Records for the task:
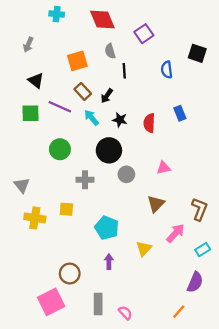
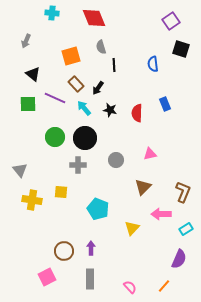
purple square: (144, 34) -> (171, 21), moved
black circle: (109, 150) -> (85, 138), moved
pink arrow: (175, 233) -> (161, 214), turned -132
purple arrow: (109, 262) -> (91, 248), moved
pink square: (51, 302) -> (47, 277), size x0.7
pink semicircle: (125, 313) -> (130, 287), moved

What this task involves: Output all of the entries verbatim, leaving out any images.

Answer to this problem:
purple square: (144, 34) -> (171, 21), moved
black circle: (109, 150) -> (85, 138), moved
pink arrow: (175, 233) -> (161, 214), turned -132
purple arrow: (109, 262) -> (91, 248), moved
pink square: (51, 302) -> (47, 277), size x0.7
pink semicircle: (125, 313) -> (130, 287), moved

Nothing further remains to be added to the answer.